Satellite object listings
>>>>>
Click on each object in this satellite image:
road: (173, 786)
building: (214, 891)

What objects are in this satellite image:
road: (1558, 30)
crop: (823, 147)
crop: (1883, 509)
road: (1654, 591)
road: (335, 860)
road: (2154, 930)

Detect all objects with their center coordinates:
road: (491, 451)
<<<<<
Word for word, restate all of the data shown above.

** SOLUTION TO THE EXERCISE **
Click on each object in this satellite image:
road: (173, 786)
building: (214, 891)

What objects are in this satellite image:
road: (1558, 30)
crop: (823, 147)
crop: (1883, 509)
road: (1654, 591)
road: (335, 860)
road: (2154, 930)

Detect all objects with their center coordinates:
road: (491, 451)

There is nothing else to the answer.